Problem statement: Every entry below should appear in the answer exactly as written, apart from the pictures.

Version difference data
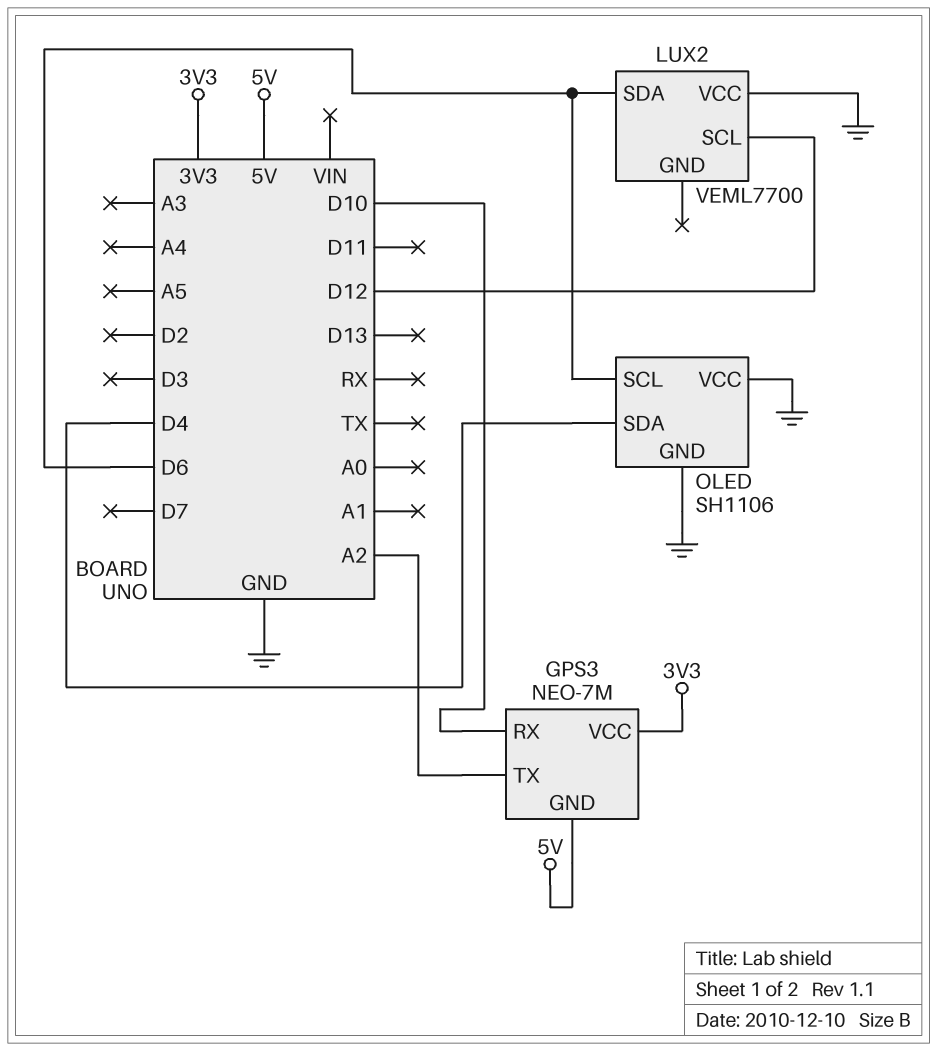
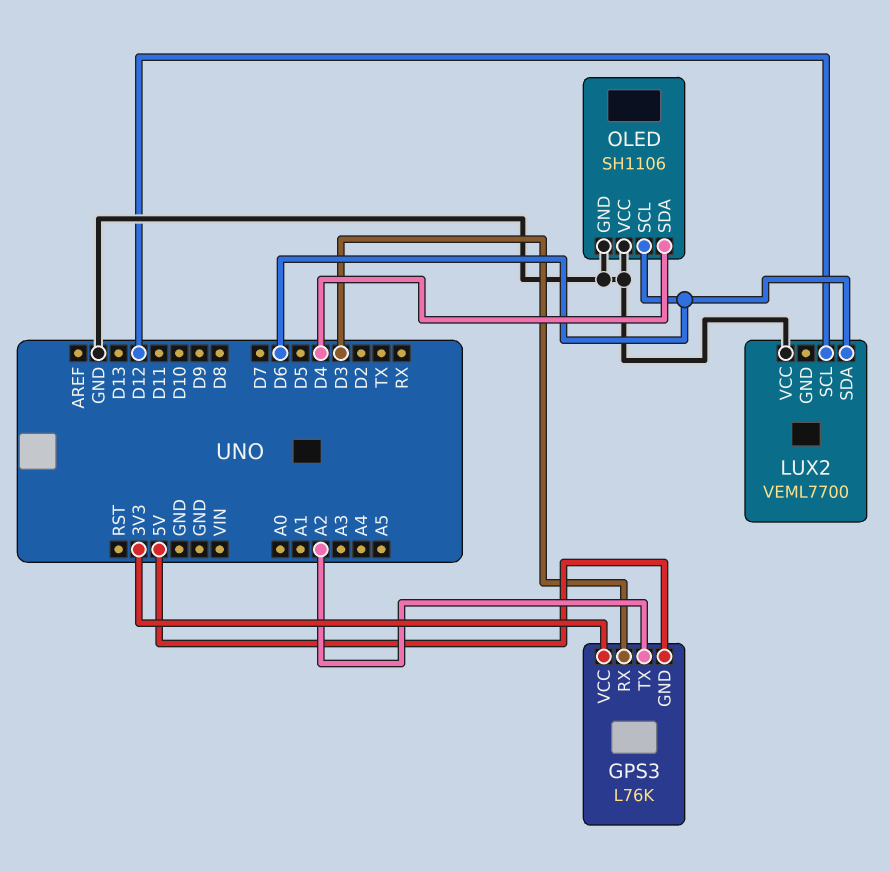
GPS3: NEO-7M -> L76K
GPS3 pin RX: D10 -> D3

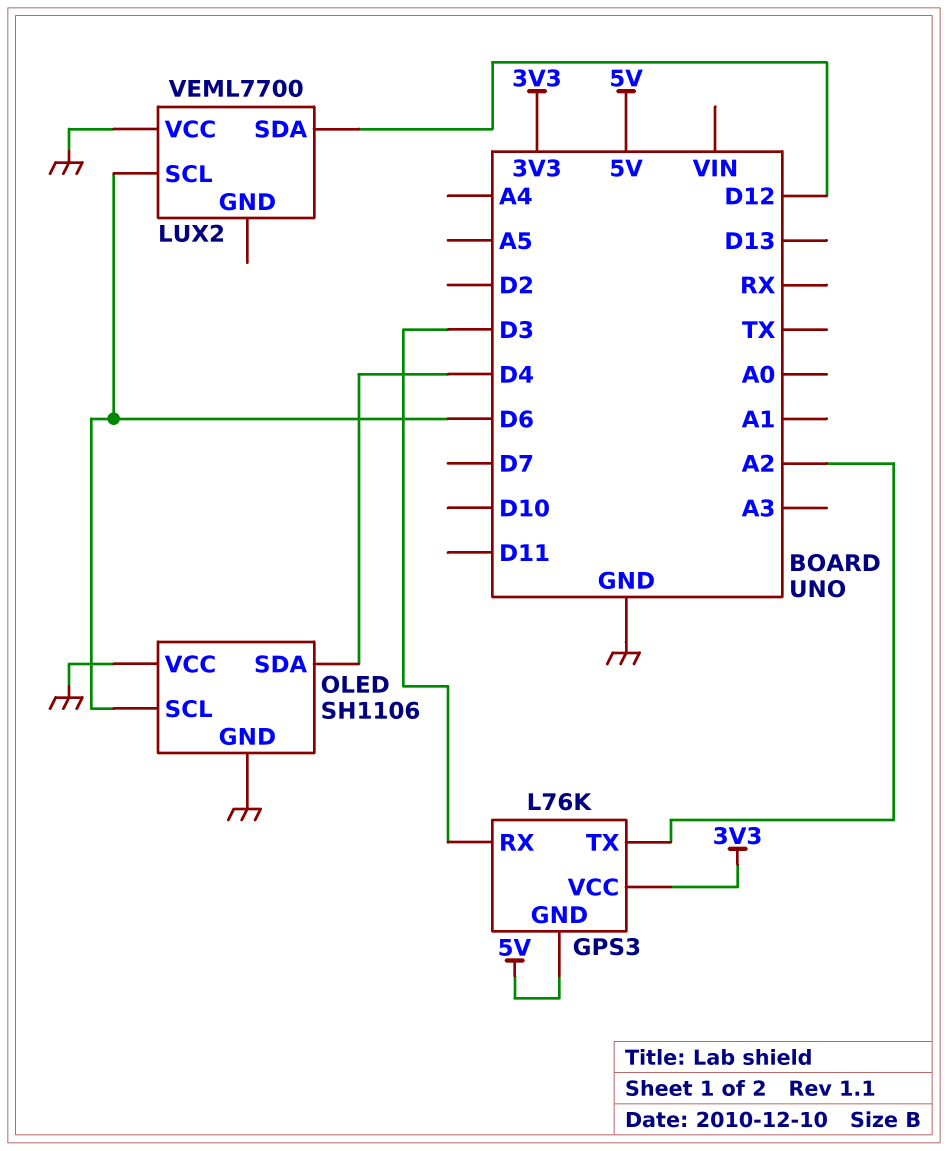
LUX2 pin SCL: D12 -> D6
LUX2 pin SDA: D6 -> D12

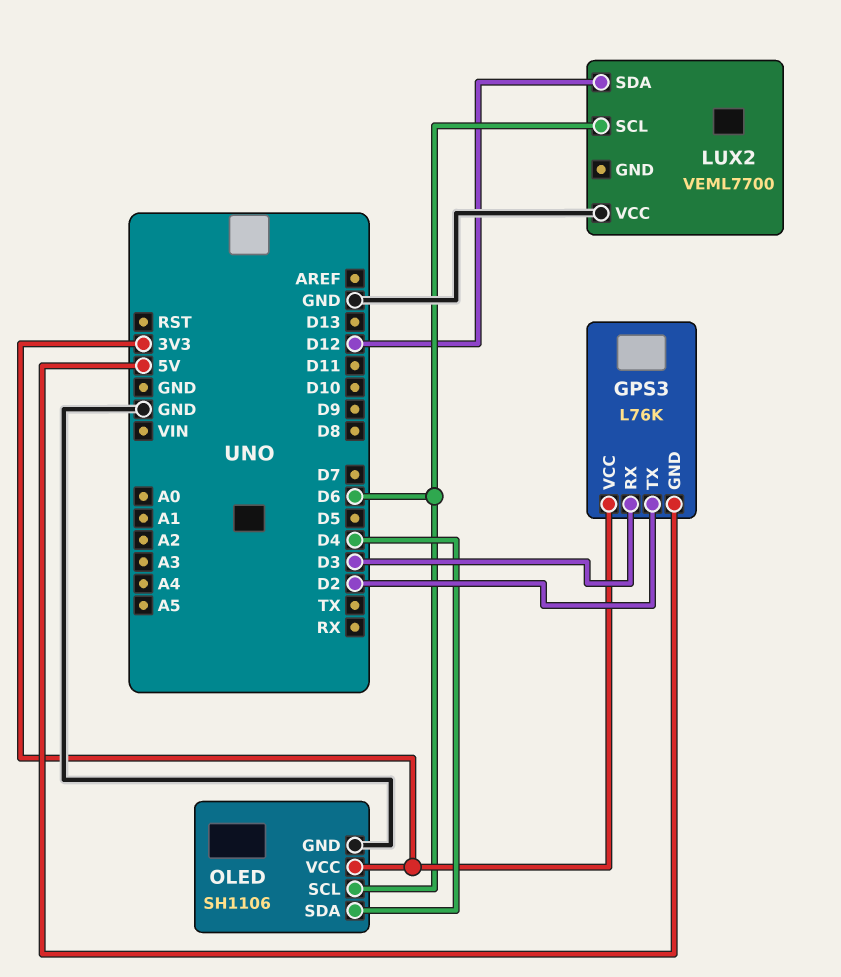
GPS3 pin TX: A2 -> D2
OLED pin VCC: GND -> 3V3

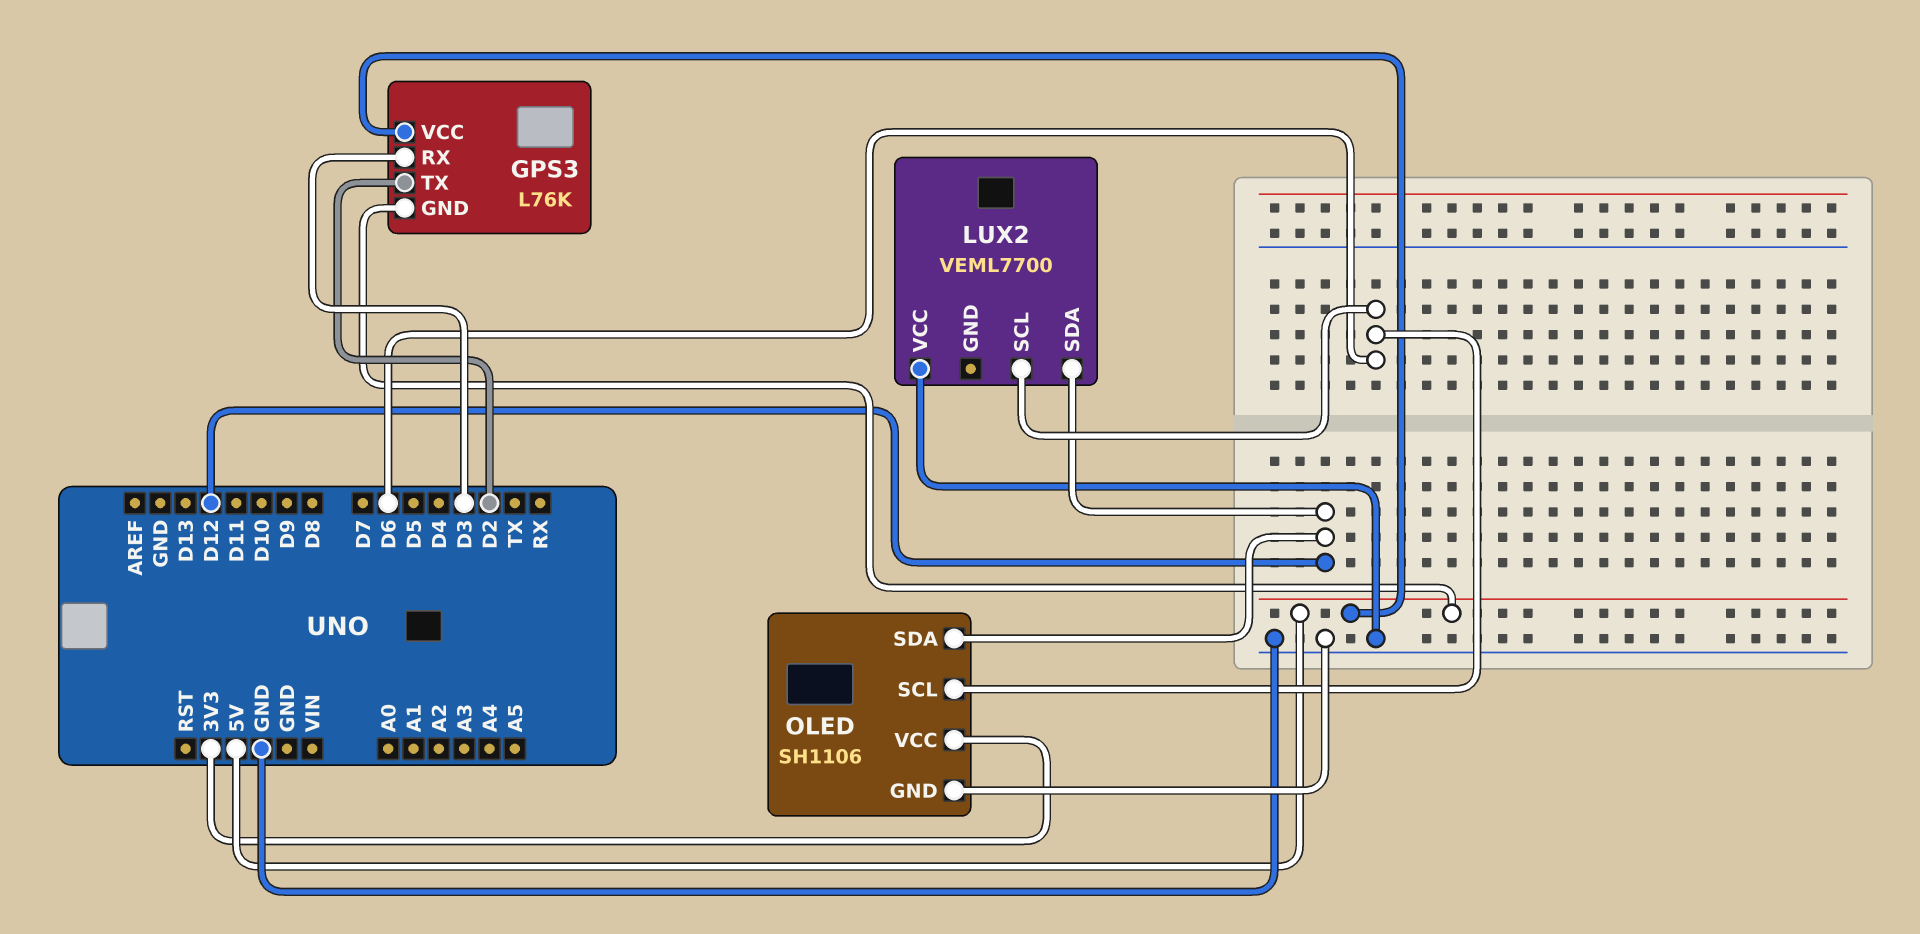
GPS3 pin VCC: 3V3 -> 5V
OLED pin SDA: D4 -> D12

Worked solution:
GPS3: NEO-7M -> L76K
GPS3 pin RX: D10 -> D3

LUX2 pin SCL: D12 -> D6
LUX2 pin SDA: D6 -> D12

GPS3 pin TX: A2 -> D2
OLED pin VCC: GND -> 3V3

GPS3 pin VCC: 3V3 -> 5V
OLED pin SDA: D4 -> D12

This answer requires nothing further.